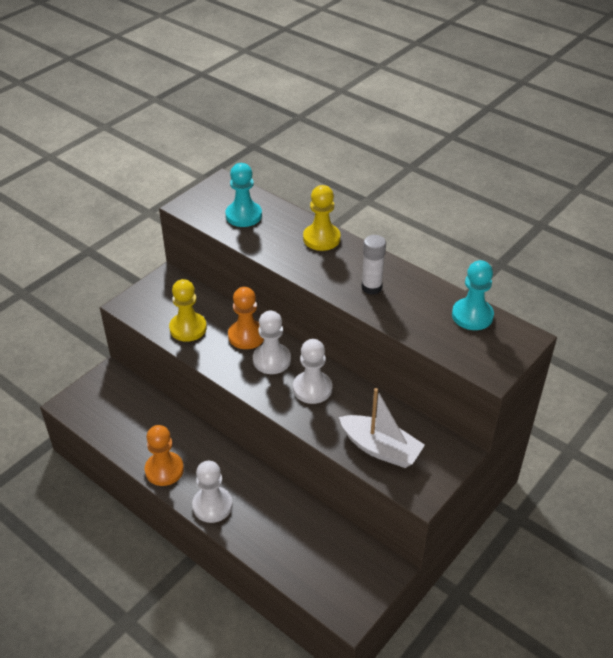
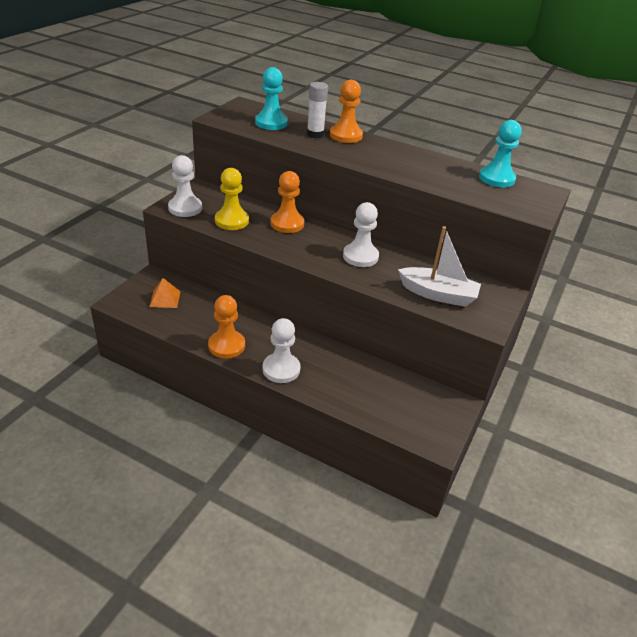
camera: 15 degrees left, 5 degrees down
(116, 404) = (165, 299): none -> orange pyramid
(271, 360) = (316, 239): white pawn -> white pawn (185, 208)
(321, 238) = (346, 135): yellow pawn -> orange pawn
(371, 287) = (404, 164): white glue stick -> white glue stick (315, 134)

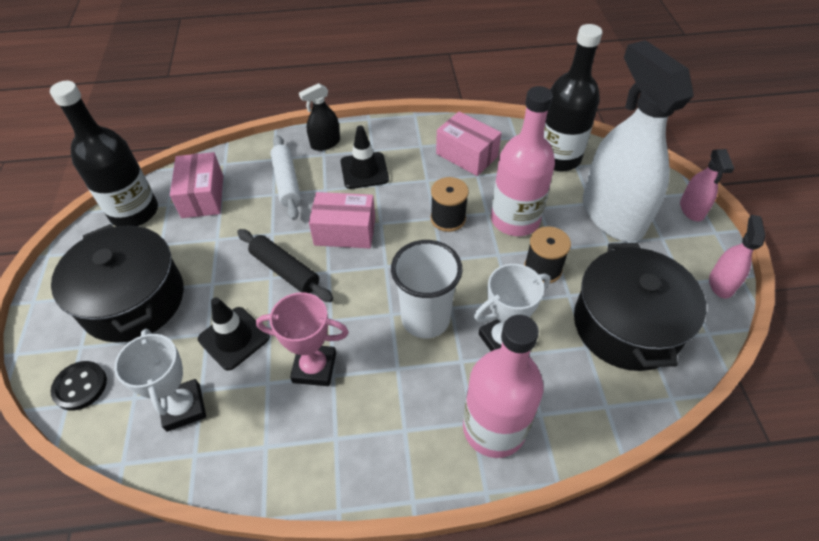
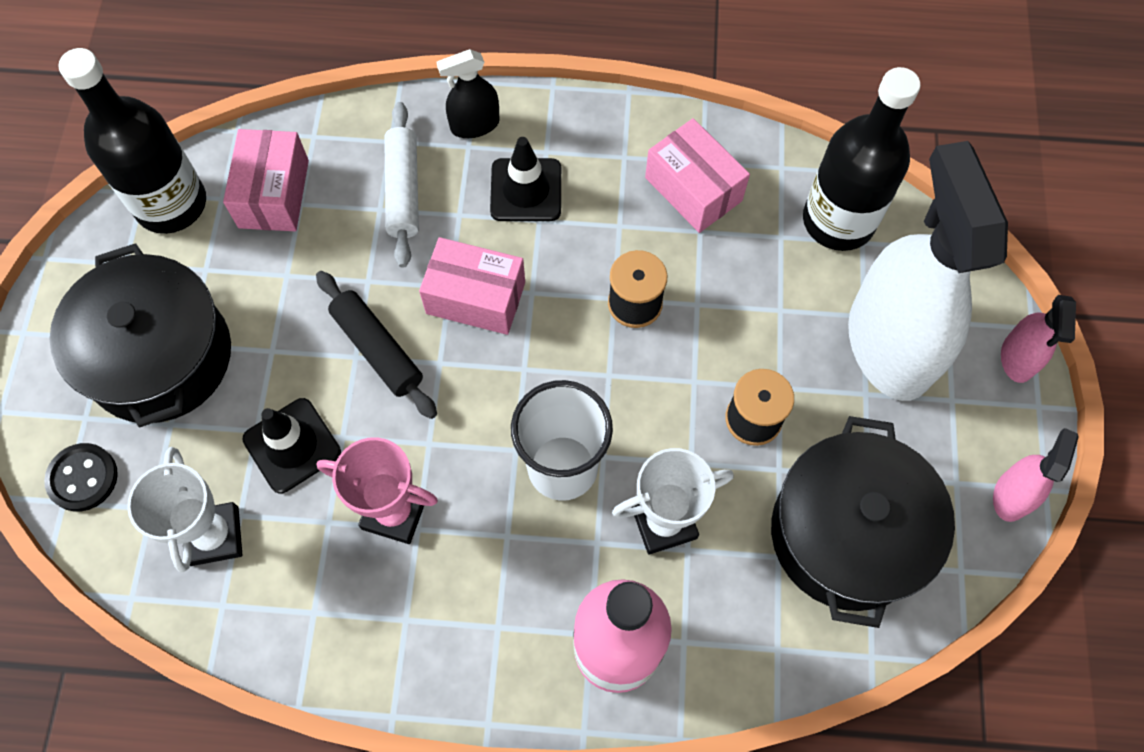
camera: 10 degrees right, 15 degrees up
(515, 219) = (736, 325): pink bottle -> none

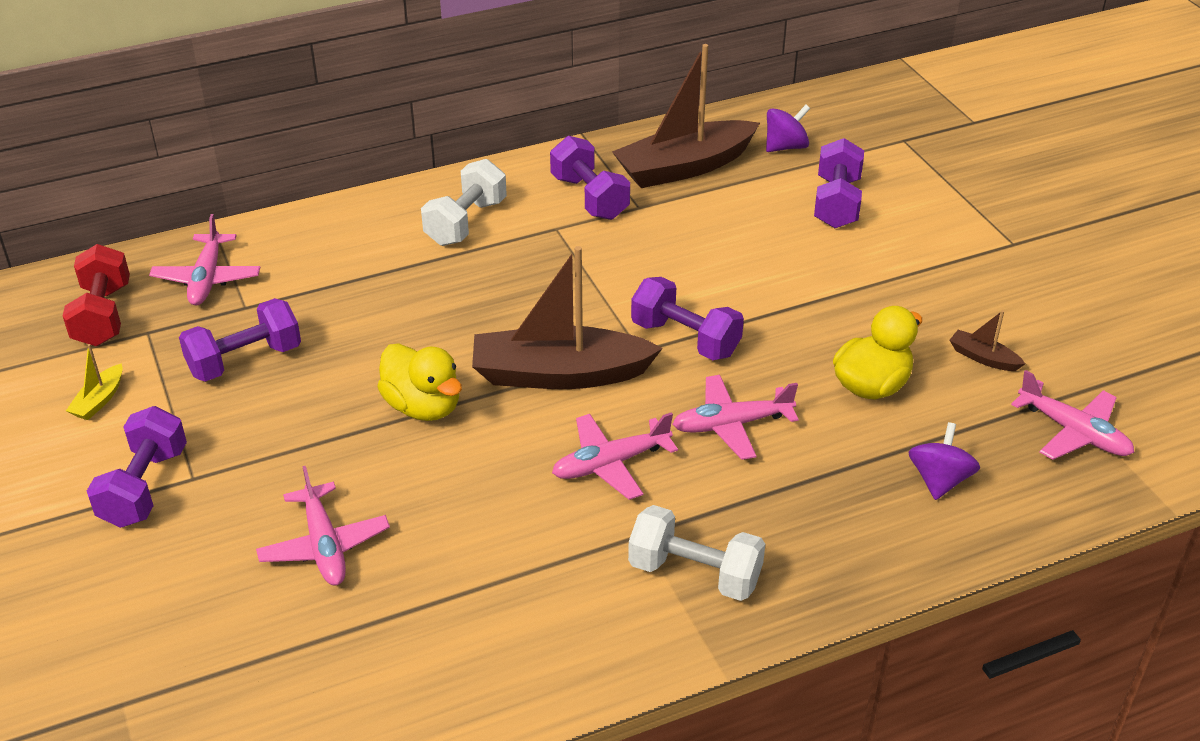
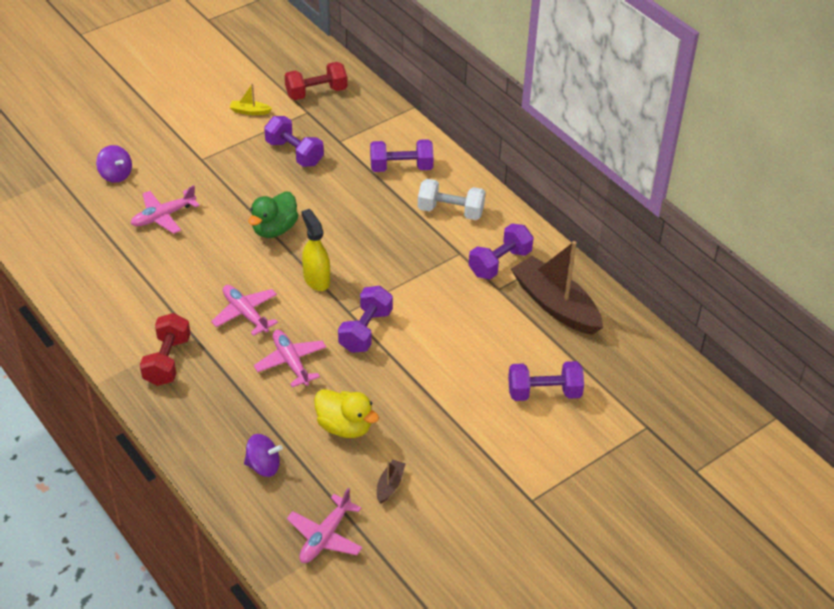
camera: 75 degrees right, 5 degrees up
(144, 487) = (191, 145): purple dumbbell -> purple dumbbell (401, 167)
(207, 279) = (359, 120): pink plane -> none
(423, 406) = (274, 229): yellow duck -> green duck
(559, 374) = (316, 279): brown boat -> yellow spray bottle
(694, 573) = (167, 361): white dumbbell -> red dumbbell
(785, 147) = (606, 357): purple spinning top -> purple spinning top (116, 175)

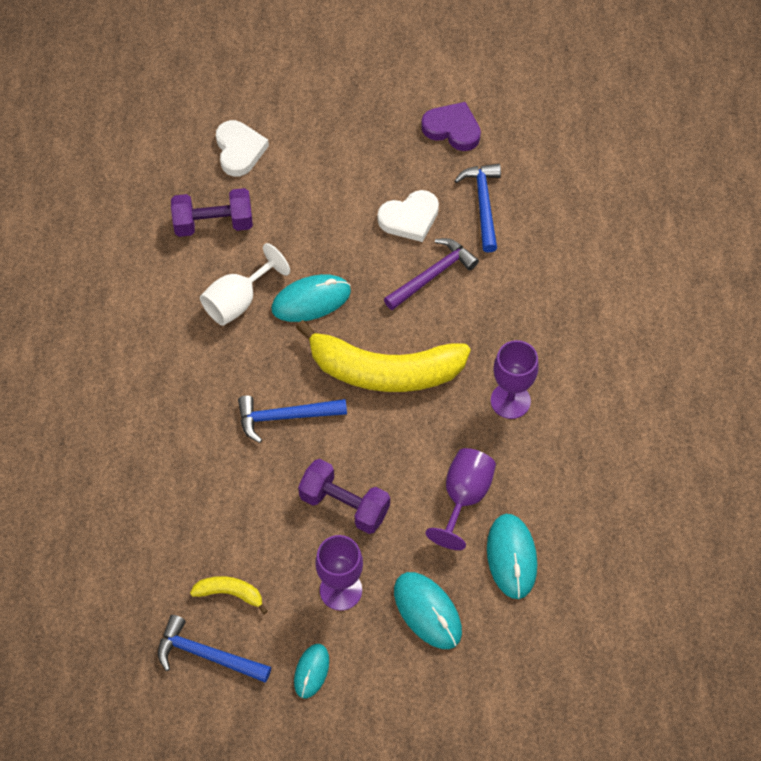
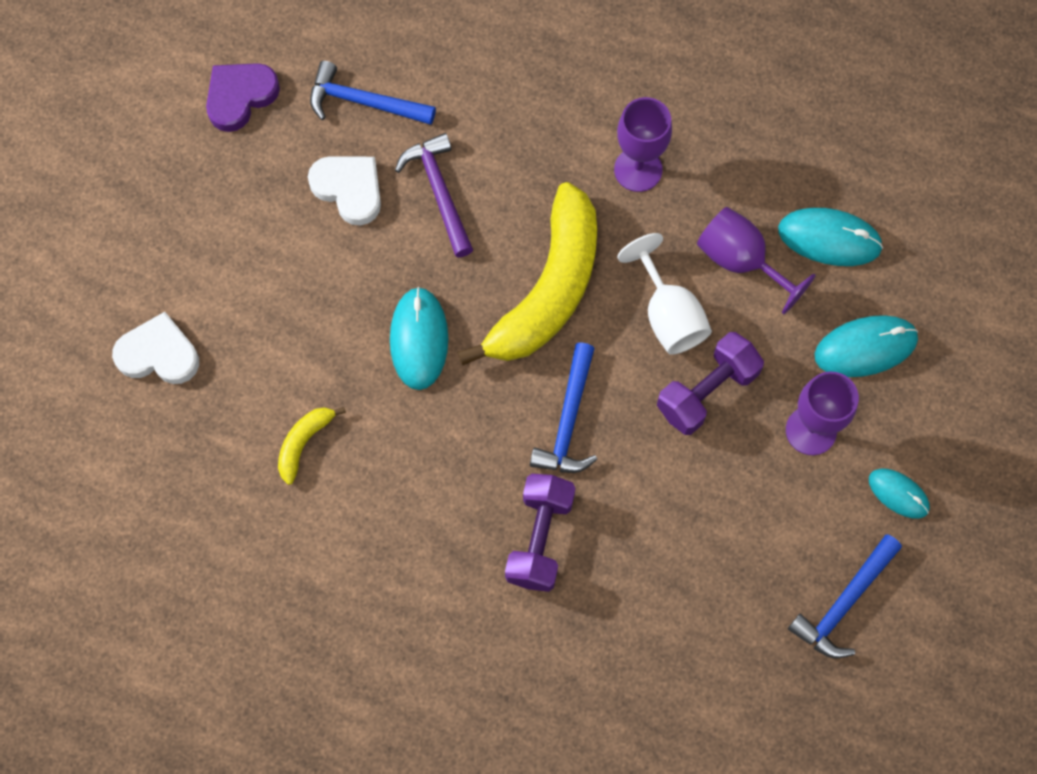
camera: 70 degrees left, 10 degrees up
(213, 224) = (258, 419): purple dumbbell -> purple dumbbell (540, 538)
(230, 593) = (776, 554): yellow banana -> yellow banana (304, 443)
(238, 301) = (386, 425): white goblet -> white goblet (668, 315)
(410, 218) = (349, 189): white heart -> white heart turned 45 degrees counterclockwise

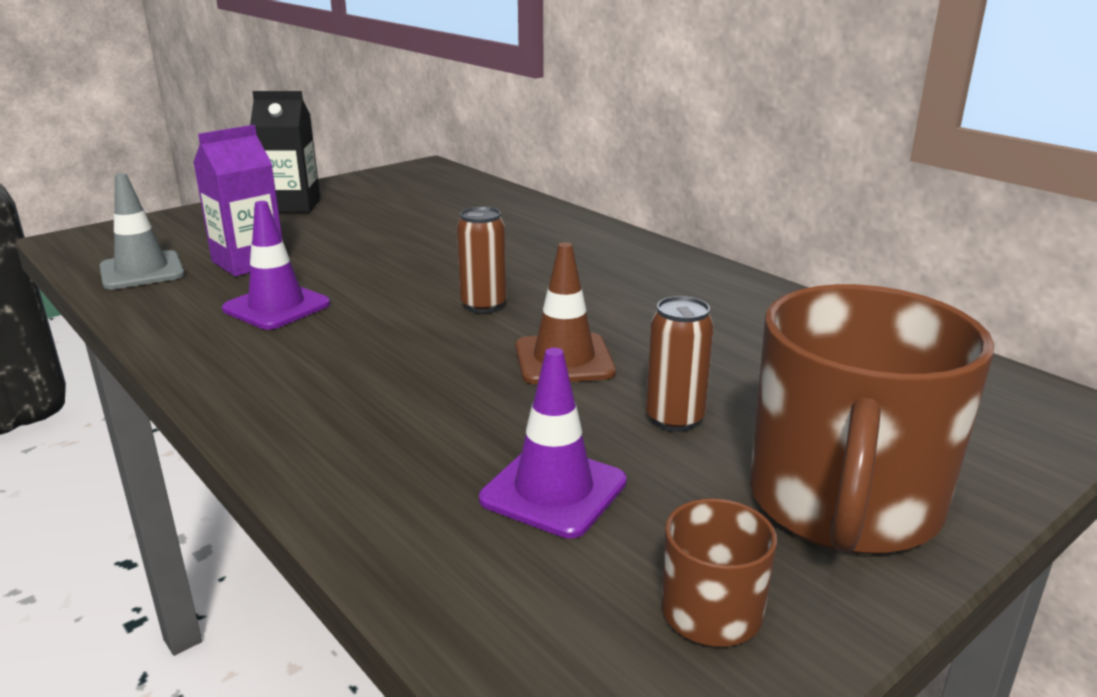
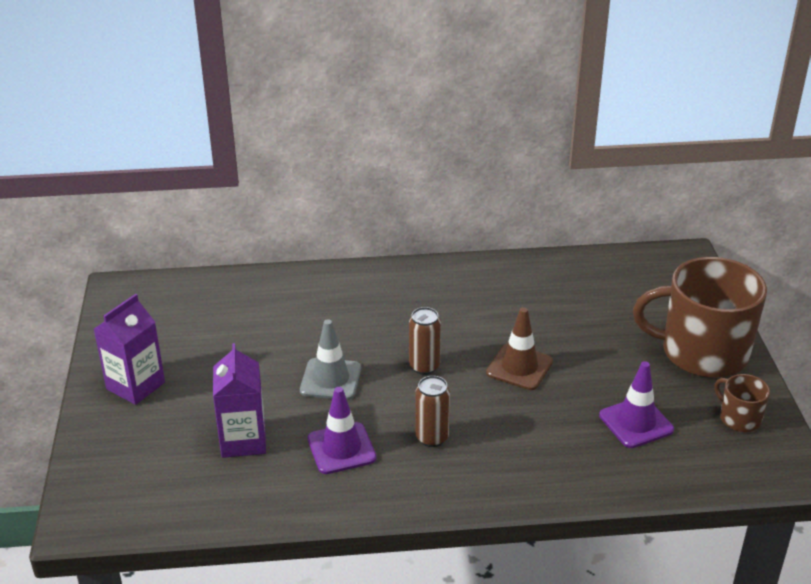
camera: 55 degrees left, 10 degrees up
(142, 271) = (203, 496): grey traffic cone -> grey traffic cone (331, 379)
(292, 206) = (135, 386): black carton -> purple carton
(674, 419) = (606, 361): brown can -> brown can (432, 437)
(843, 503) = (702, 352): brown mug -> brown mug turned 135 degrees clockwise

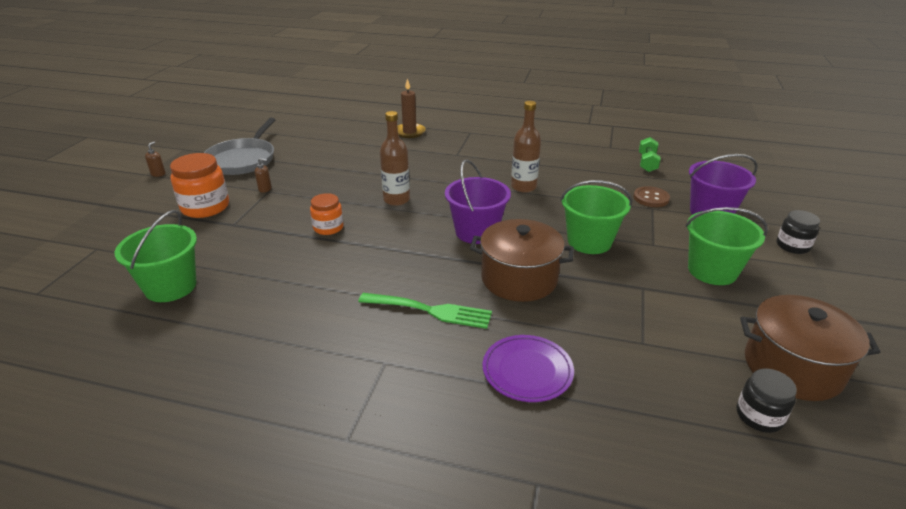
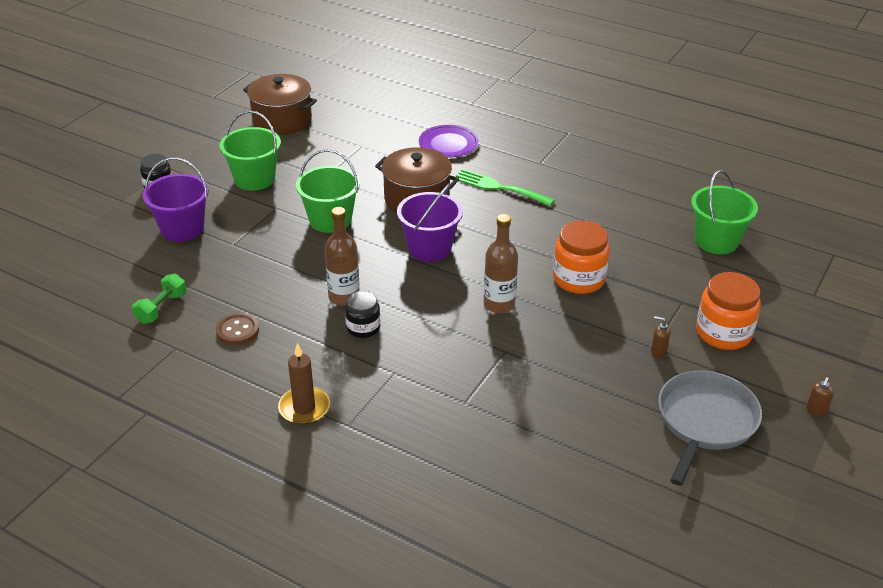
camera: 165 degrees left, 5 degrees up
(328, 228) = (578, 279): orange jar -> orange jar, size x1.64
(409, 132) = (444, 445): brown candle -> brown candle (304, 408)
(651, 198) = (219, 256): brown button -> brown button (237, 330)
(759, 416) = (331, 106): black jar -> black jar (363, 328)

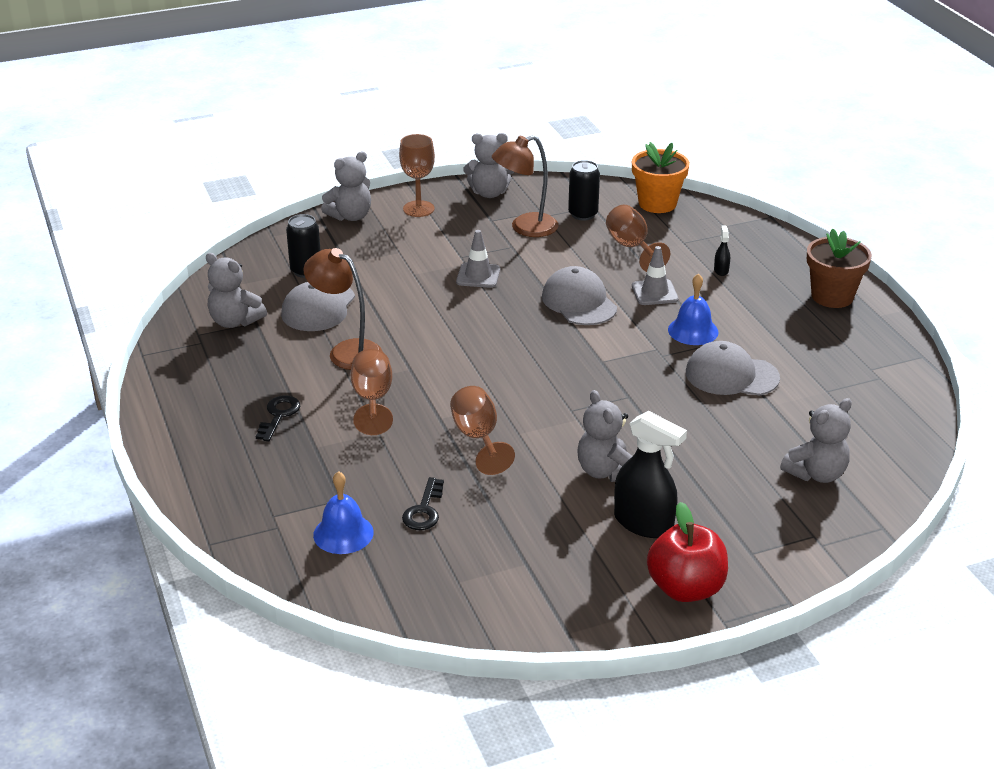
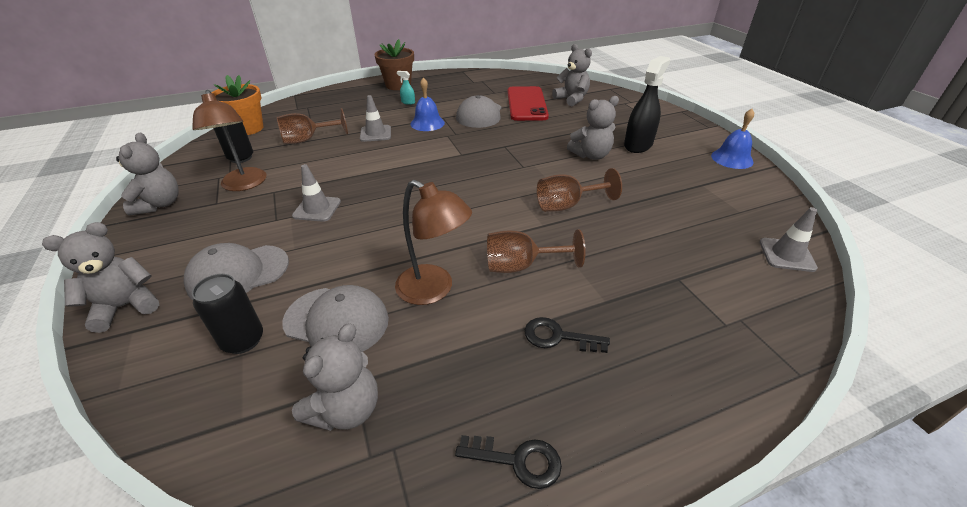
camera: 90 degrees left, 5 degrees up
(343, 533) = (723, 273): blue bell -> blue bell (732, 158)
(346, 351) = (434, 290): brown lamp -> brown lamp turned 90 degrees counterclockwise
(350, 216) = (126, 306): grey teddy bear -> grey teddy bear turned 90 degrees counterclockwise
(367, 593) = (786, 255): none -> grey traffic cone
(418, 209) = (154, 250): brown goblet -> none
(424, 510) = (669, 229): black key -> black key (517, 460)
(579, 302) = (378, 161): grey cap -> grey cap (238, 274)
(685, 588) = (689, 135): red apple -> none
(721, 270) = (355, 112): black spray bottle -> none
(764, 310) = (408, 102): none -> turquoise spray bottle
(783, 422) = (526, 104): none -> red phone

⁂

> _Your instructions_:
Print only the lines from the first line of the data above through the one containing "(424, 510) = (669, 229): black", exactly as they are, with pictures omitted.

> _Worked solution_:
camera: 15 degrees left, 5 degrees down
(116, 404) = (165, 299): none -> orange pyramid
(271, 360) = (316, 239): white pawn -> white pawn (185, 208)
(321, 238) = (346, 135): yellow pawn -> orange pawn
(371, 287) = (404, 164): white glue stick -> white glue stick (315, 134)

camera: 10 degrees right, 15 degrees up
(515, 219) = (736, 325): pink bottle -> none

camera: 75 degrees right, 5 degrees up
(144, 487) = (191, 145): purple dumbbell -> purple dumbbell (401, 167)
(207, 279) = (359, 120): pink plane -> none
(423, 406) = (274, 229): yellow duck -> green duck
(559, 374) = (316, 279): brown boat -> yellow spray bottle
(694, 573) = (167, 361): white dumbbell -> red dumbbell
(785, 147) = (606, 357): purple spinning top -> purple spinning top (116, 175)

camera: 70 degrees left, 10 degrees up
(213, 224) = (258, 419): purple dumbbell -> purple dumbbell (540, 538)
(230, 593) = (776, 554): yellow banana -> yellow banana (304, 443)
(238, 301) = (386, 425): white goblet -> white goblet (668, 315)
(410, 218) = (349, 189): white heart -> white heart turned 45 degrees counterclockwise

camera: 55 degrees left, 10 degrees up
(142, 271) = (203, 496): grey traffic cone -> grey traffic cone (331, 379)
(292, 206) = (135, 386): black carton -> purple carton
(674, 419) = (606, 361): brown can -> brown can (432, 437)
(843, 503) = (702, 352): brown mug -> brown mug turned 135 degrees clockwise

camera: 165 degrees left, 5 degrees up
(328, 228) = (578, 279): orange jar -> orange jar, size x1.64
(409, 132) = (444, 445): brown candle -> brown candle (304, 408)
(651, 198) = (219, 256): brown button -> brown button (237, 330)
(759, 416) = (331, 106): black jar -> black jar (363, 328)

camera: 90 degrees left, 5 degrees up
(343, 533) = (723, 273): blue bell -> blue bell (732, 158)
(346, 351) = (434, 290): brown lamp -> brown lamp turned 90 degrees counterclockwise
(350, 216) = (126, 306): grey teddy bear -> grey teddy bear turned 90 degrees counterclockwise
(367, 593) = (786, 255): none -> grey traffic cone
(418, 209) = (154, 250): brown goblet -> none
(424, 510) = (669, 229): black key -> black key (517, 460)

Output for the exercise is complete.